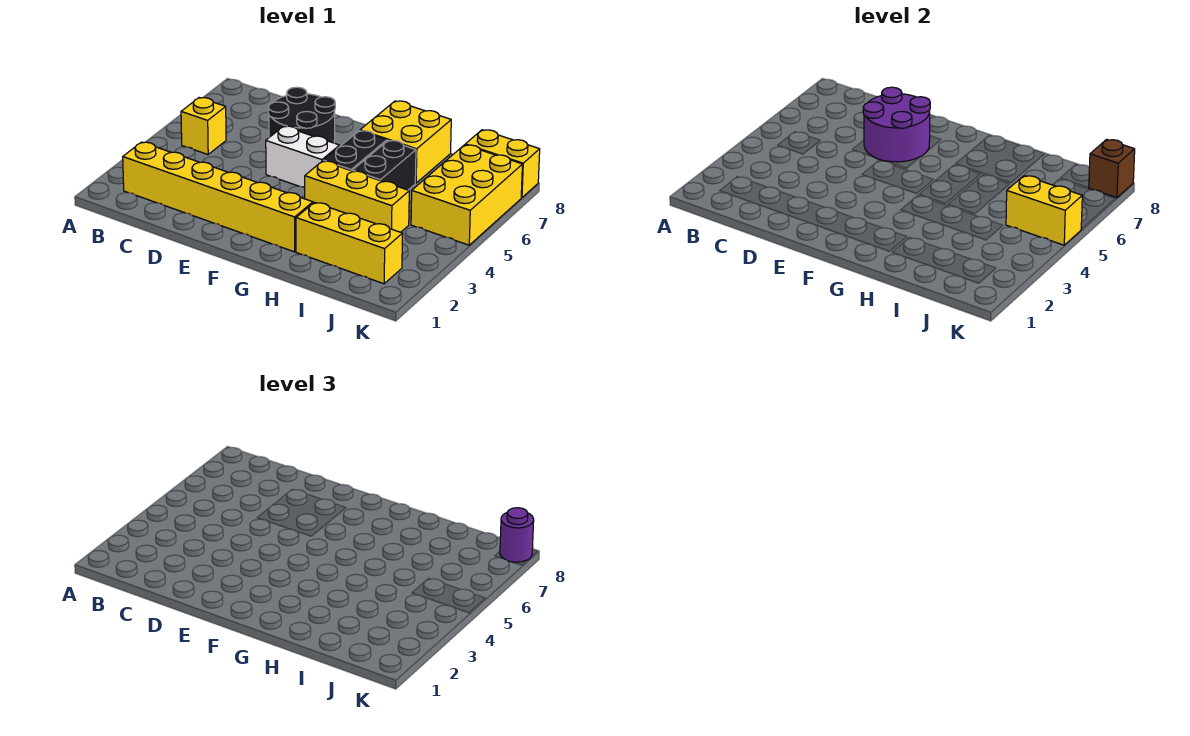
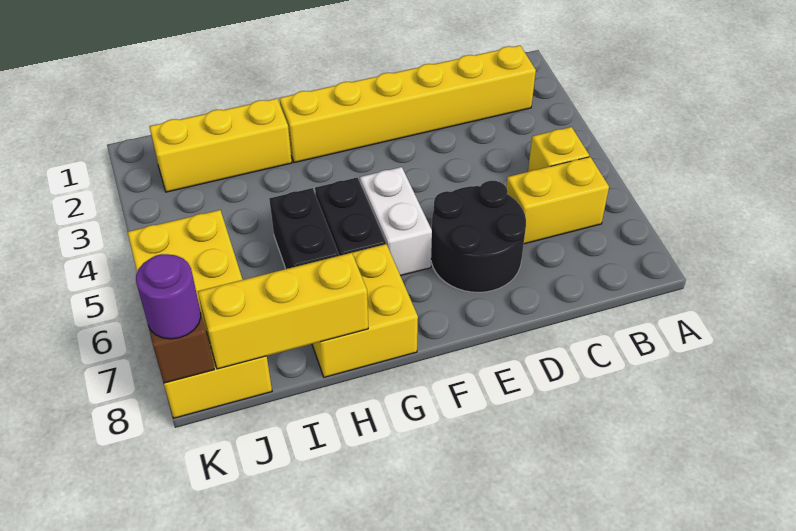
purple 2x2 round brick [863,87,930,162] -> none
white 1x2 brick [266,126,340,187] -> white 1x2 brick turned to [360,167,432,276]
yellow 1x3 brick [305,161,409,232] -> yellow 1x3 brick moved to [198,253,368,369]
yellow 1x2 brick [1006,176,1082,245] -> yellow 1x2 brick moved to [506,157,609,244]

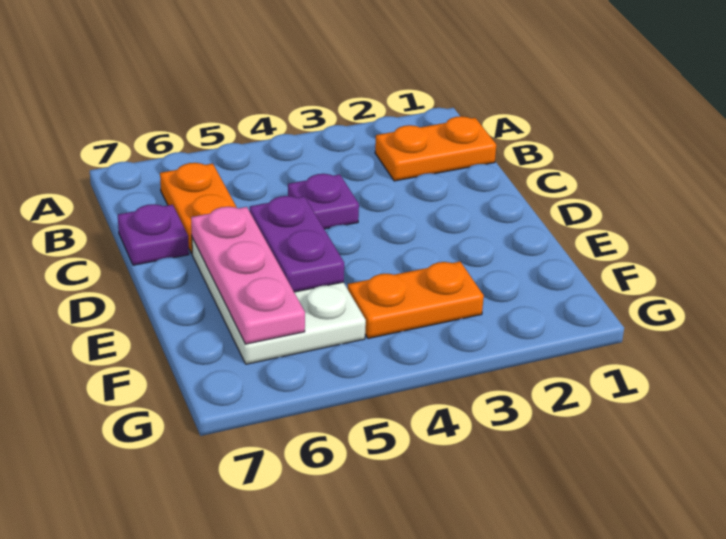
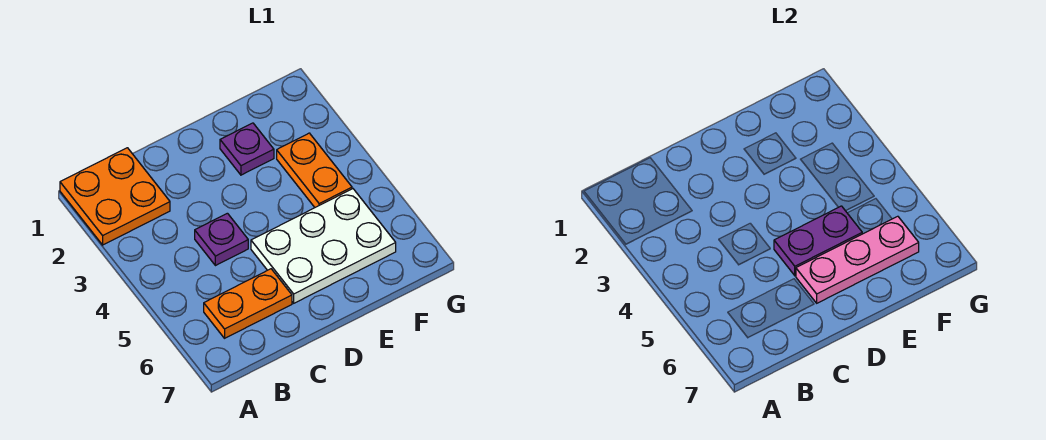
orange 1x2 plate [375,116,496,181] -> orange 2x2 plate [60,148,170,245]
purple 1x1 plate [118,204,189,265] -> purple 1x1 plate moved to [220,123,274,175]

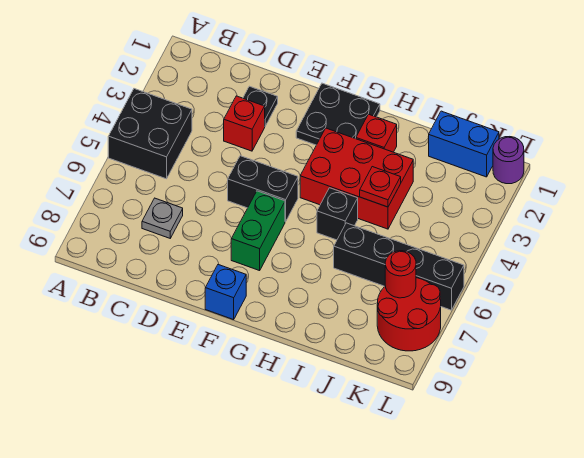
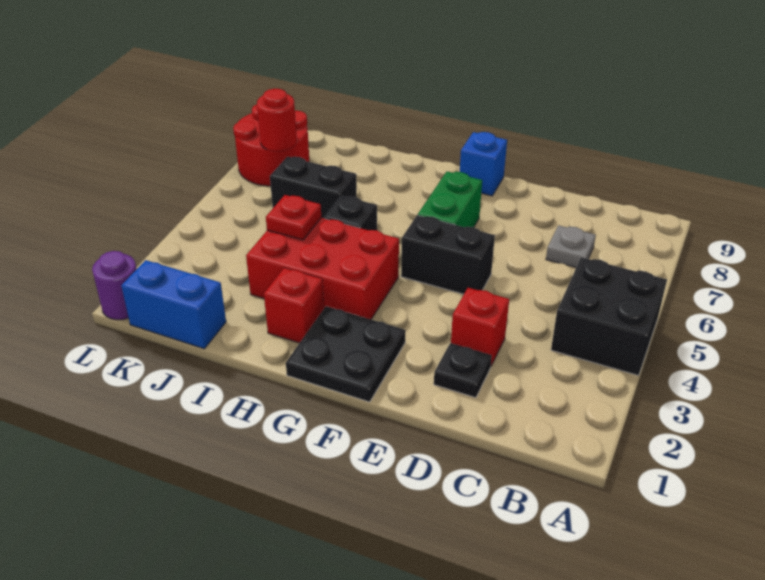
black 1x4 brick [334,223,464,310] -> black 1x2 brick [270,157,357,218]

=-=-=

» **PROBLEM DETAILS**
Each line above is to be duplicated exactly, and the pictures are to be omitted.

» **SOLUTION TO THIS PROBLEM**
purple 2x2 round brick [863,87,930,162] -> none
white 1x2 brick [266,126,340,187] -> white 1x2 brick turned to [360,167,432,276]
yellow 1x3 brick [305,161,409,232] -> yellow 1x3 brick moved to [198,253,368,369]
yellow 1x2 brick [1006,176,1082,245] -> yellow 1x2 brick moved to [506,157,609,244]

orange 1x2 plate [375,116,496,181] -> orange 2x2 plate [60,148,170,245]
purple 1x1 plate [118,204,189,265] -> purple 1x1 plate moved to [220,123,274,175]

black 1x4 brick [334,223,464,310] -> black 1x2 brick [270,157,357,218]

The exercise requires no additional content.